▸ INFORMATION SUPPLIED
----------------------------------------

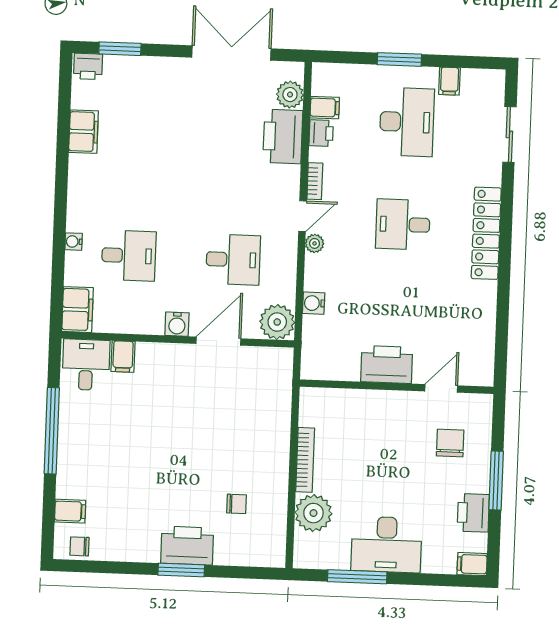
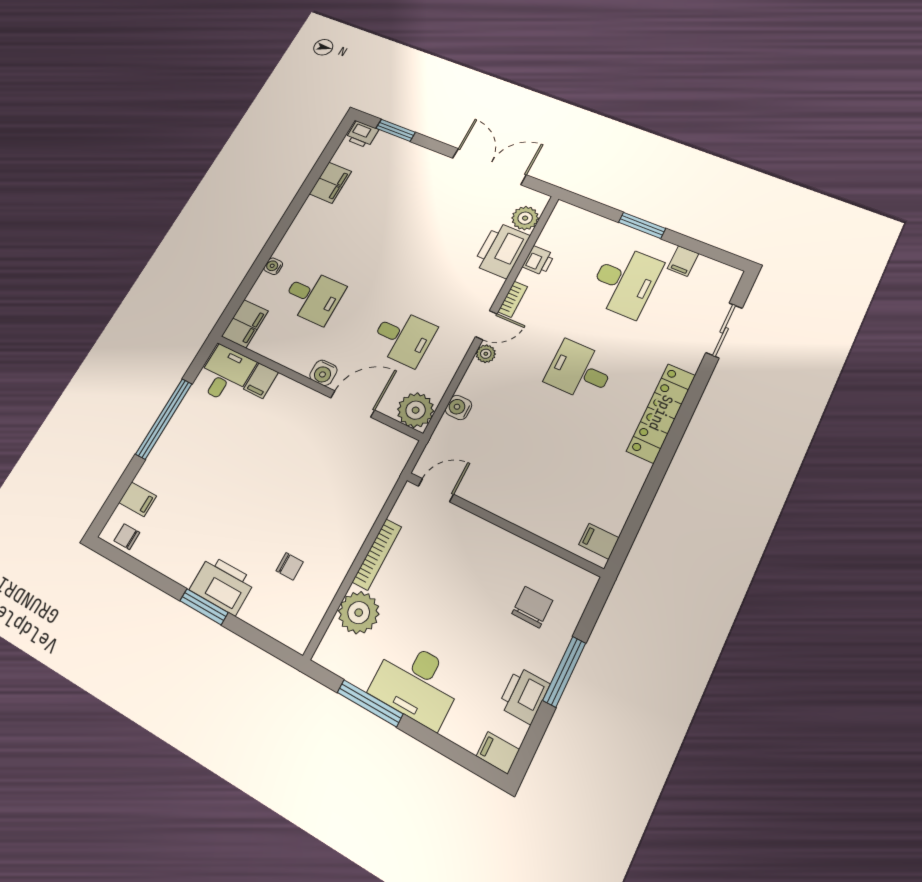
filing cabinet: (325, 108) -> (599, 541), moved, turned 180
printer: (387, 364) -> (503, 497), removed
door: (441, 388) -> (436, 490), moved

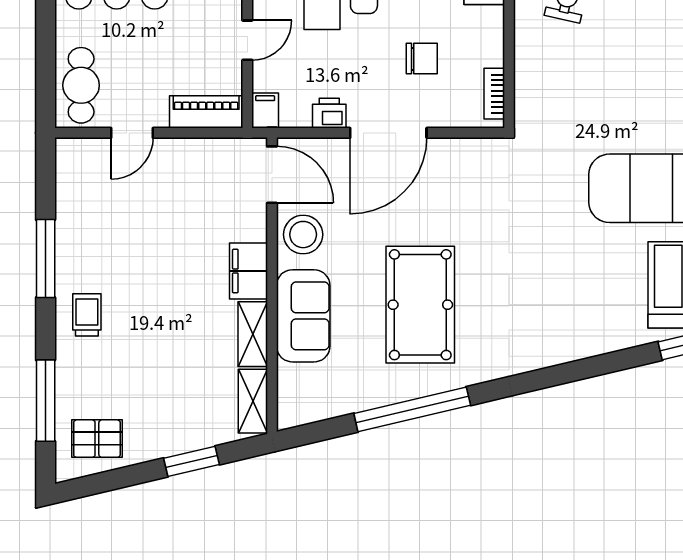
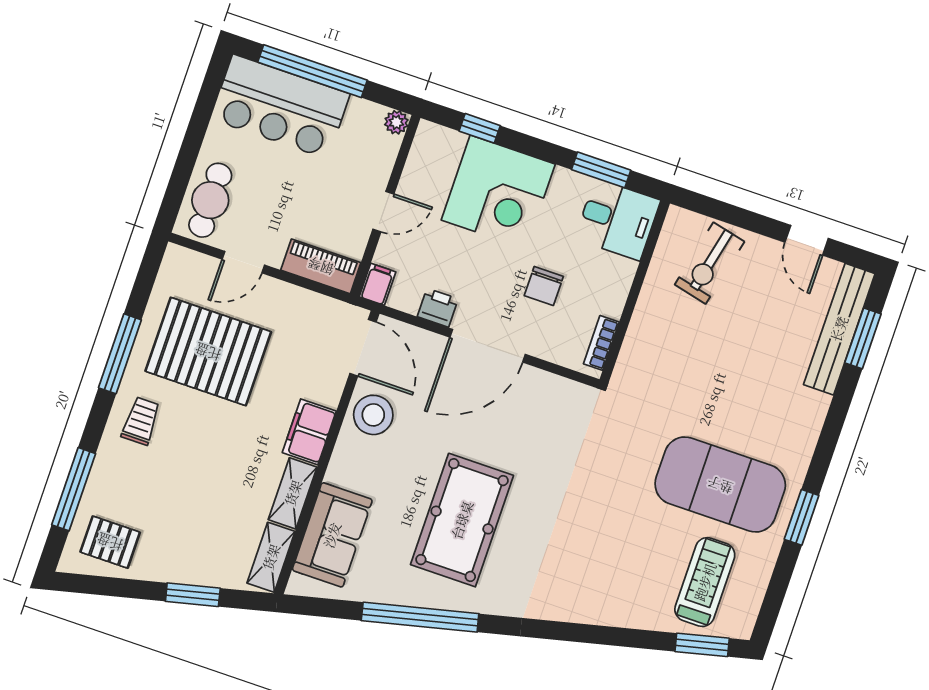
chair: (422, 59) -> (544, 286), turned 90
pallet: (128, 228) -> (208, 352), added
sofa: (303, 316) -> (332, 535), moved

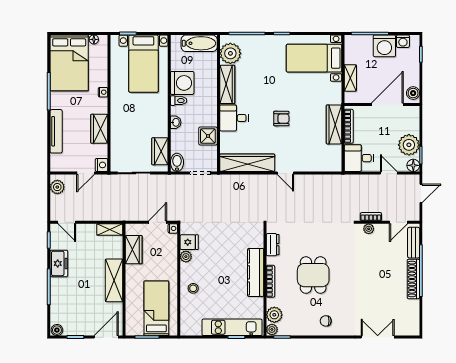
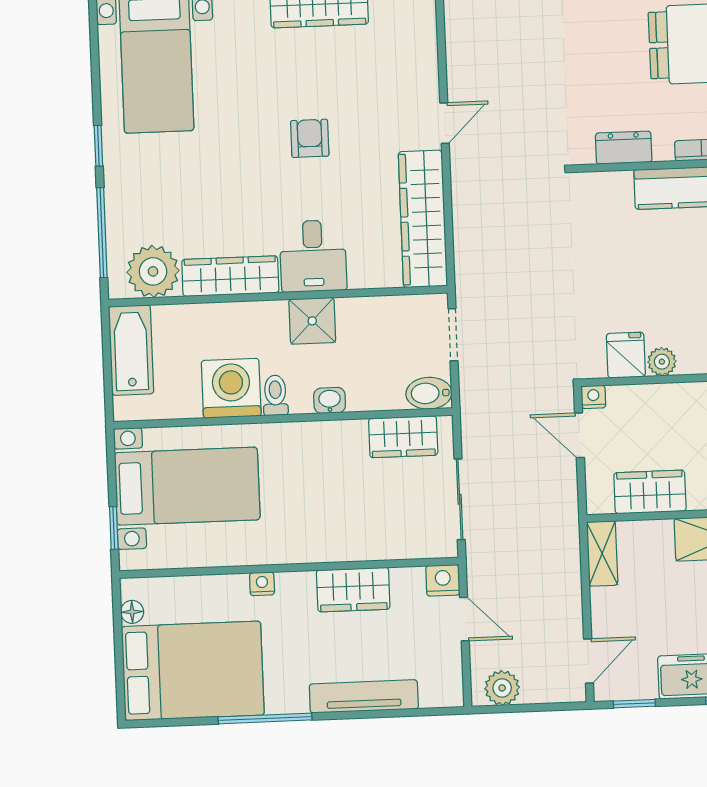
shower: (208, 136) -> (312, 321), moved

----------------------------------------

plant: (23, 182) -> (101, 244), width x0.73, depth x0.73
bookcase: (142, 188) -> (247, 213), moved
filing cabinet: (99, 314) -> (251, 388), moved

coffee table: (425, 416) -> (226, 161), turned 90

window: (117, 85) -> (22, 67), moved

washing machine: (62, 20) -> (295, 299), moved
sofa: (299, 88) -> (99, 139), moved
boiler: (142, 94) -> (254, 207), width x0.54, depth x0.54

----------------------------------------

▸ WHAT IS NEEDED
Look over the material and return every line where the word "filing" is found.

▸ PROBLEM SOLUTION
filing cabinet: (325, 108) -> (599, 541), moved, turned 180
filing cabinet: (99, 314) -> (251, 388), moved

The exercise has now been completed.